*** INPUT DATA Section Begins ***
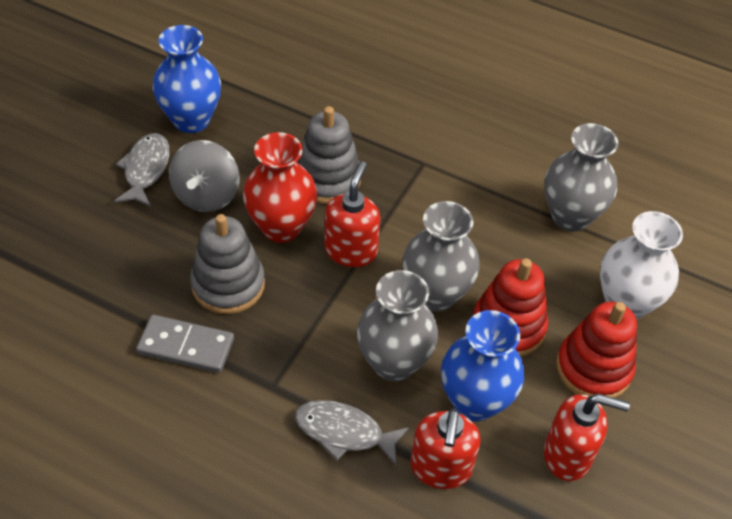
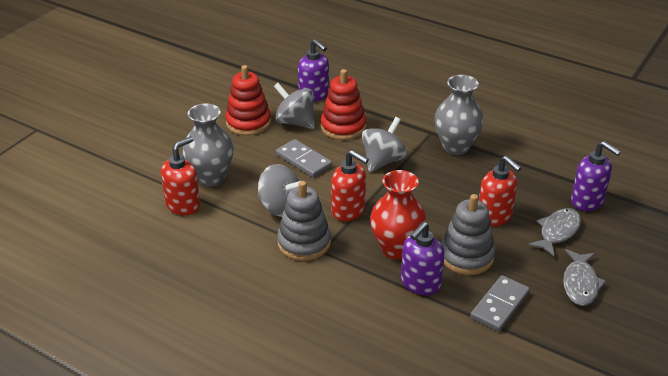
blue vase: 2 -> 0
grey domino: 1 -> 2
grey spinning top: 1 -> 3
grey vase: 3 -> 2
purple soap dispenser: 0 -> 3
white vase: 1 -> 0

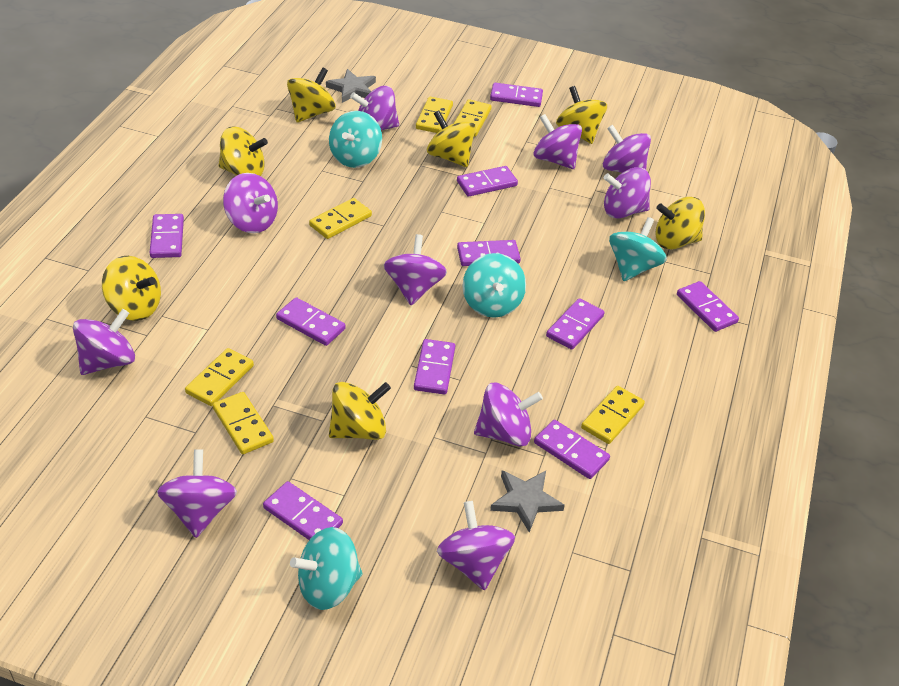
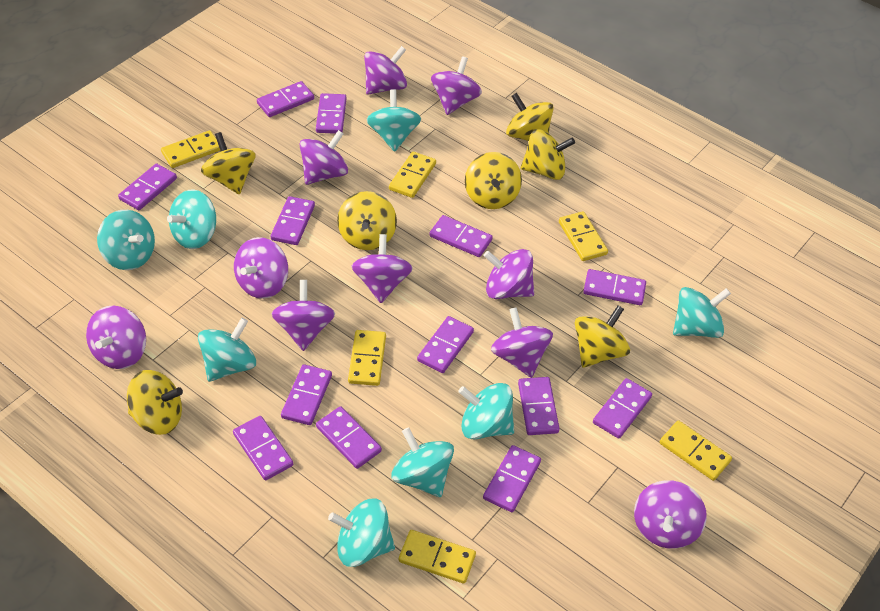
grey star: 2 -> 0
purple domino: 10 -> 13
turquoise spinning top: 4 -> 8

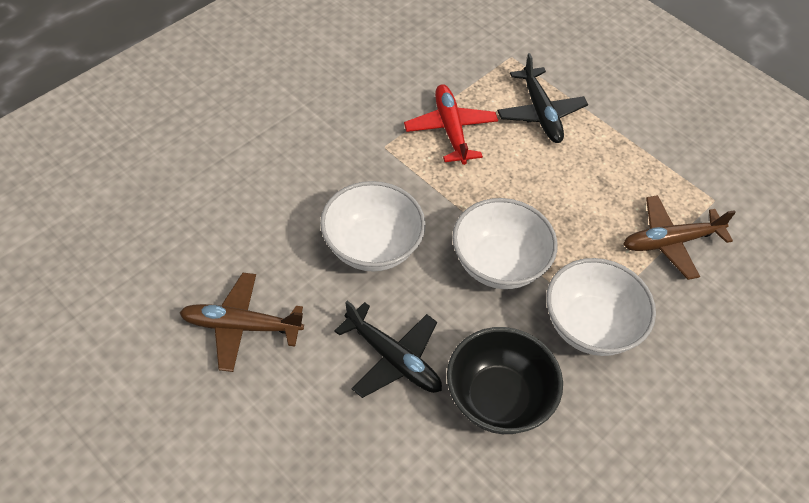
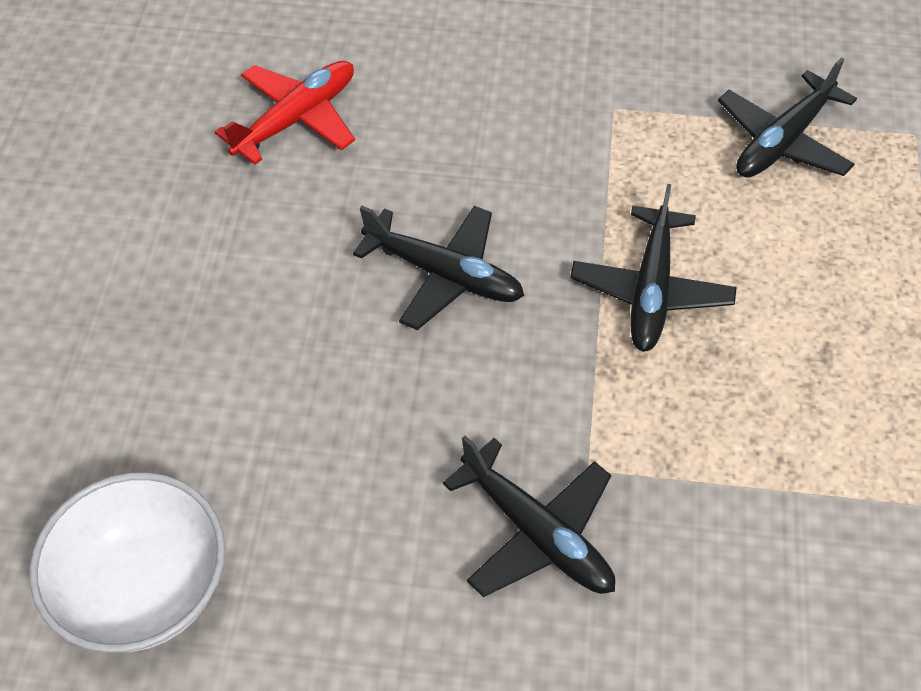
black bowl: 1 -> 0
black plane: 2 -> 4
brown plane: 2 -> 0
white bowl: 3 -> 1

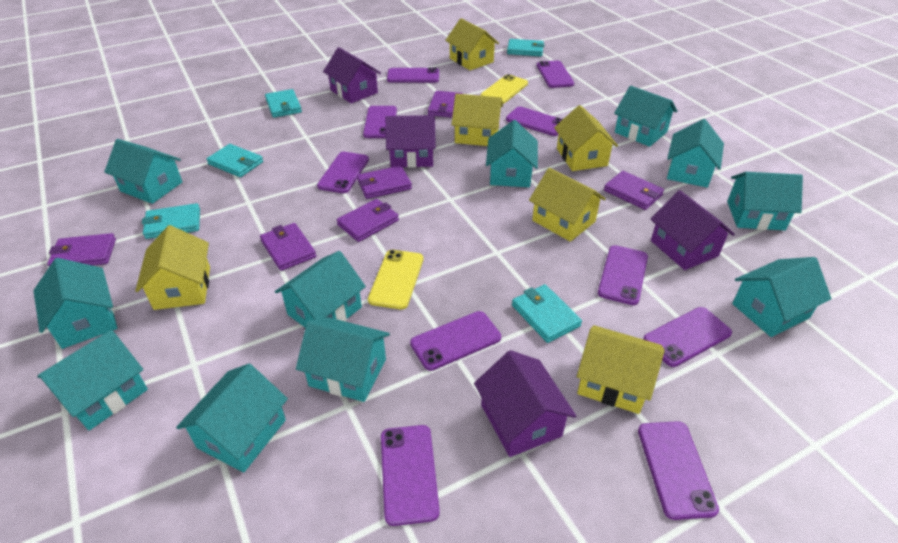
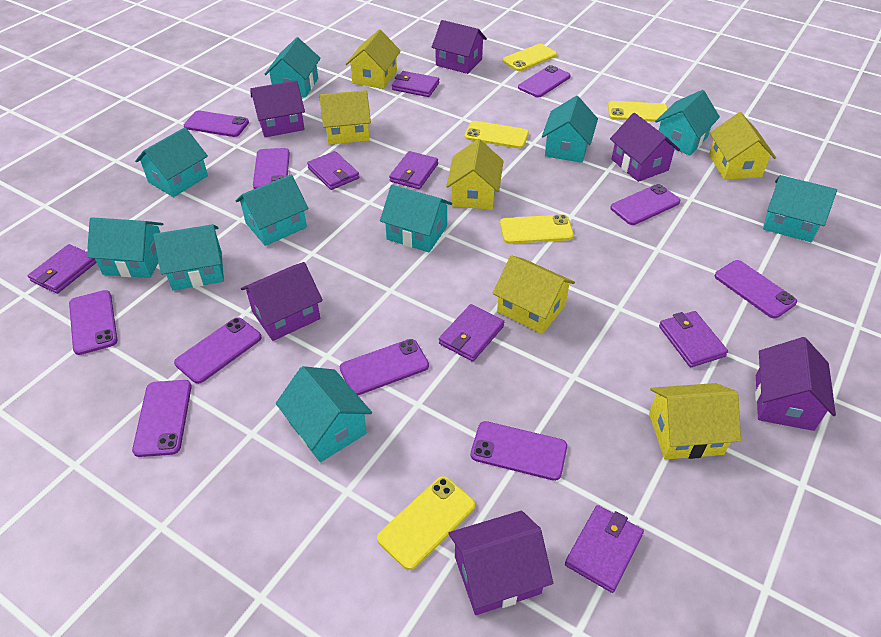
purple house: 4 -> 6
purple wallet: 6 -> 7
turquoise house: 11 -> 10
turquoise wallet: 5 -> 0
yellow phone: 2 -> 5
*** INPUT DATA Section Ends ***
EXERCISE BRIEF:
From the listing above, work out how many lines hold "grey". The answer is the number and nothing more.

SOLUTION FOR THIS EXERCISE:
4